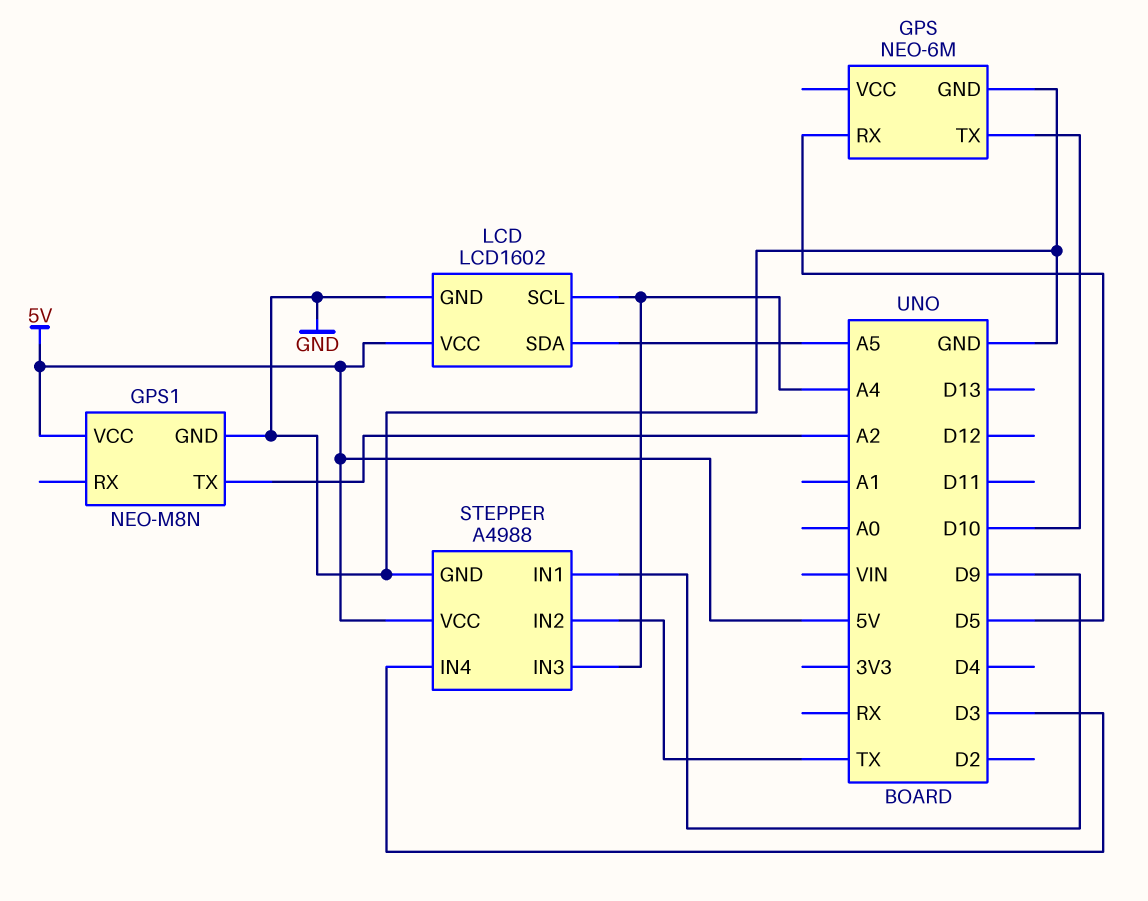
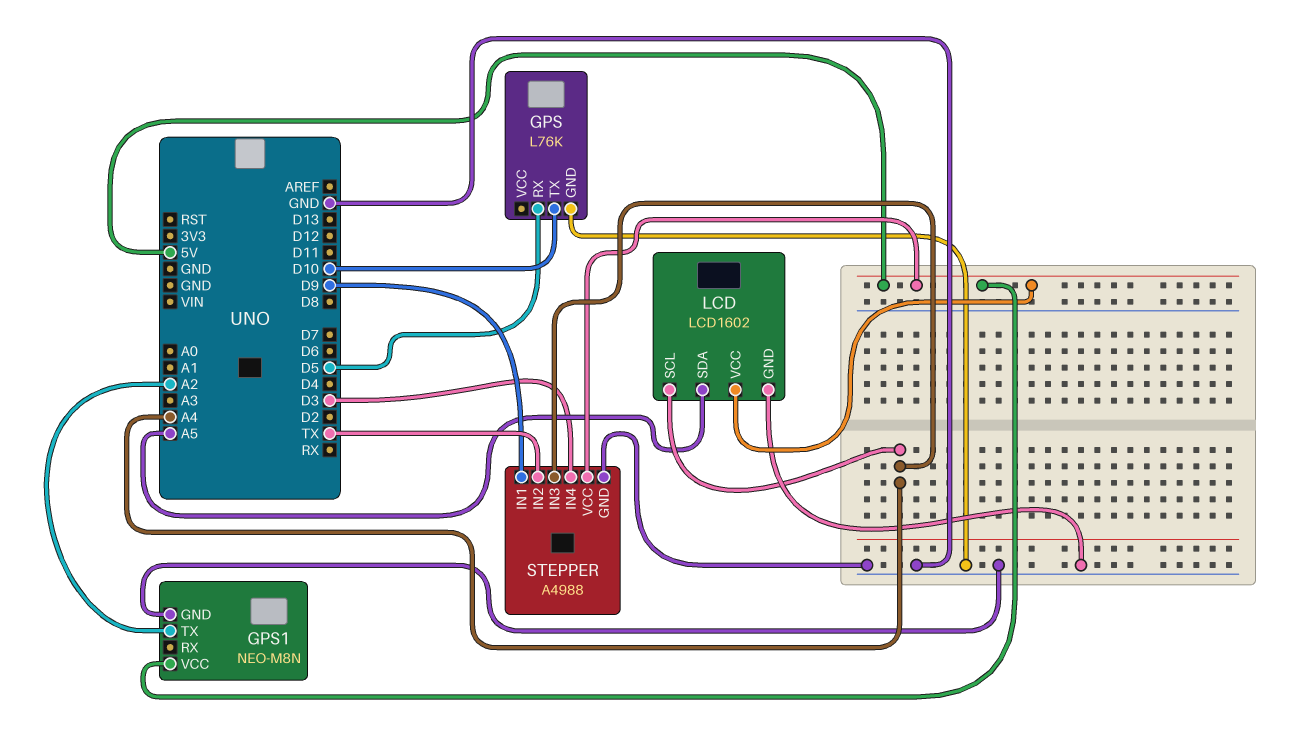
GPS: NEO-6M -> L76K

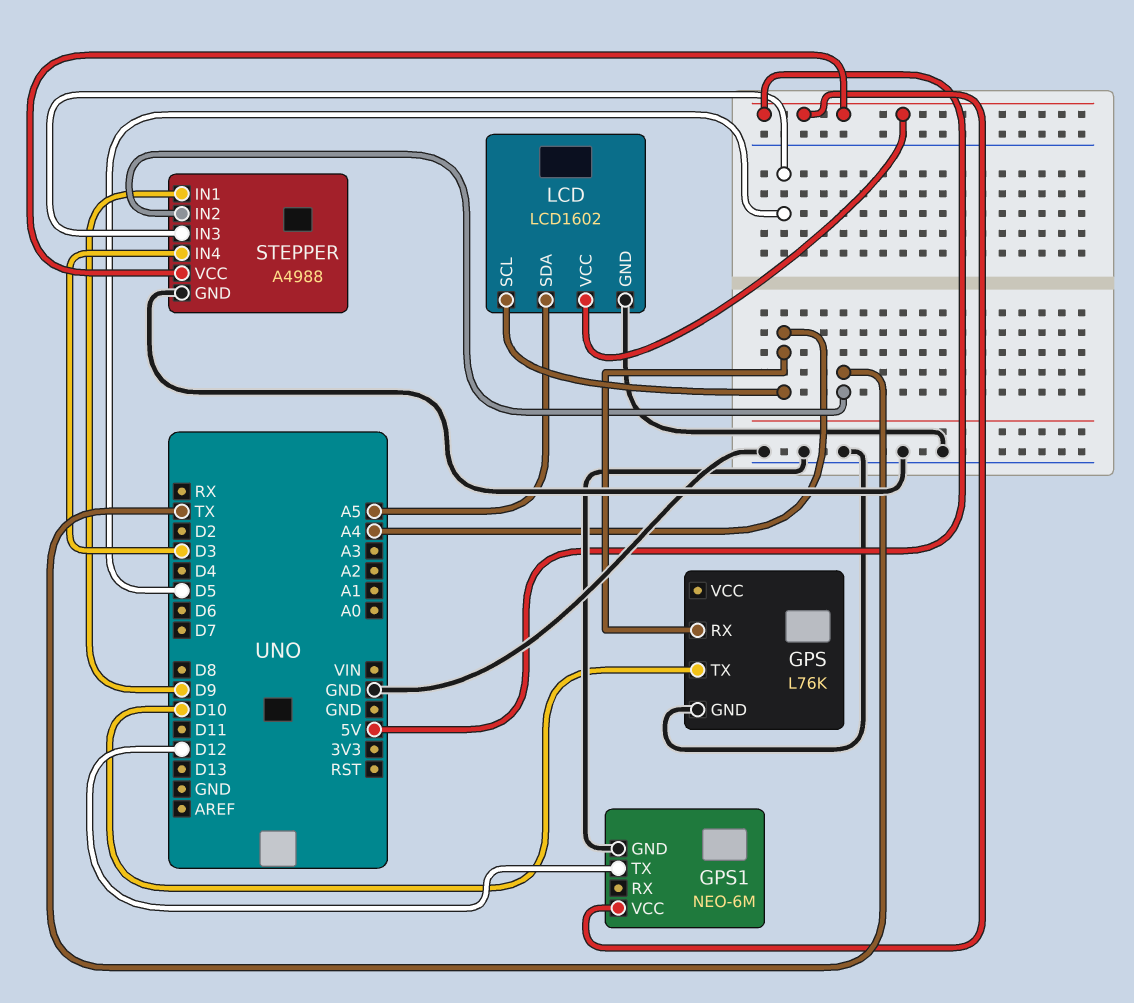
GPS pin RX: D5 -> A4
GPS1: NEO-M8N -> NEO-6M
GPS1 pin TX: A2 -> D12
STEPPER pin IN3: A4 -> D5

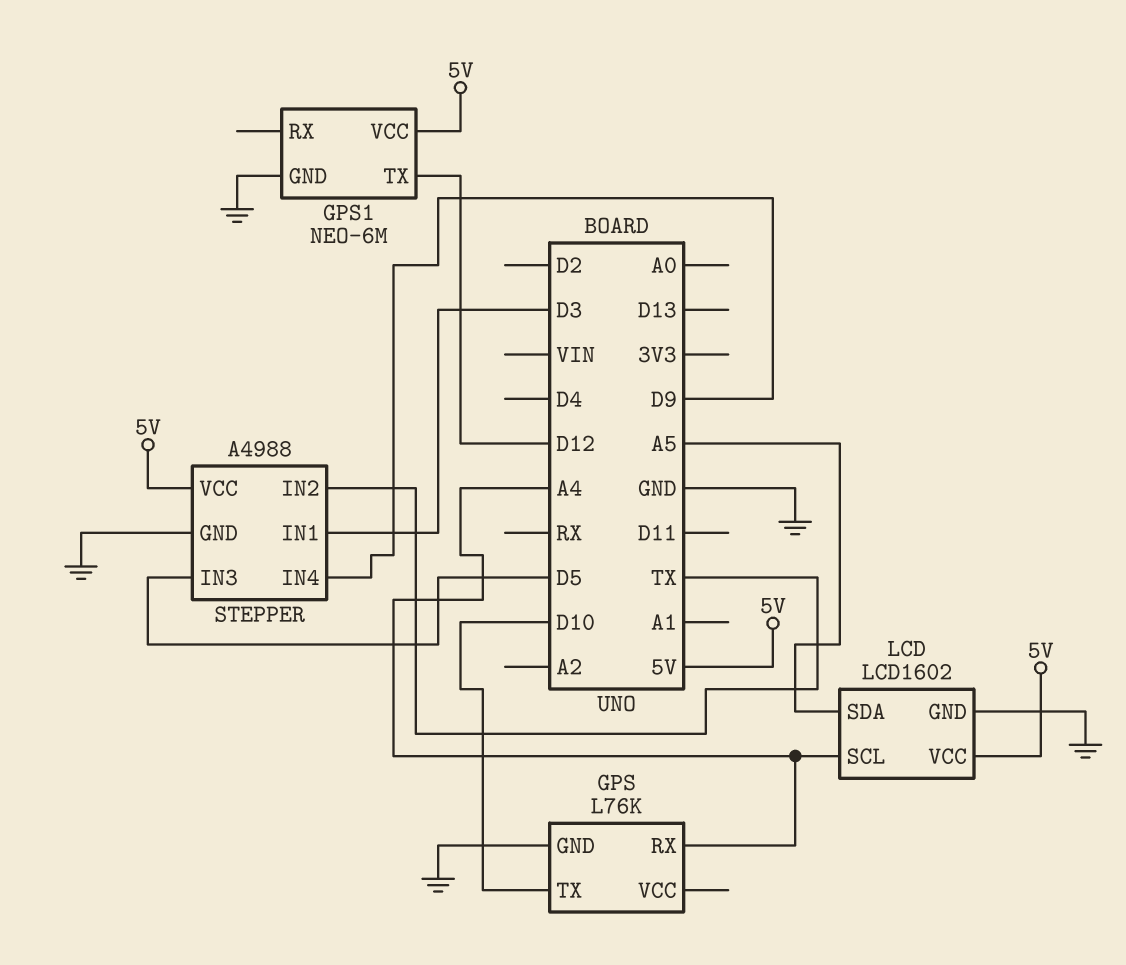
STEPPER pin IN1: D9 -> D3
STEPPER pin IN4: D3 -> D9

#### Task prompt
Count every line above that holds the word "STEPPER", and state the number and nothing more.

#### Written solution
3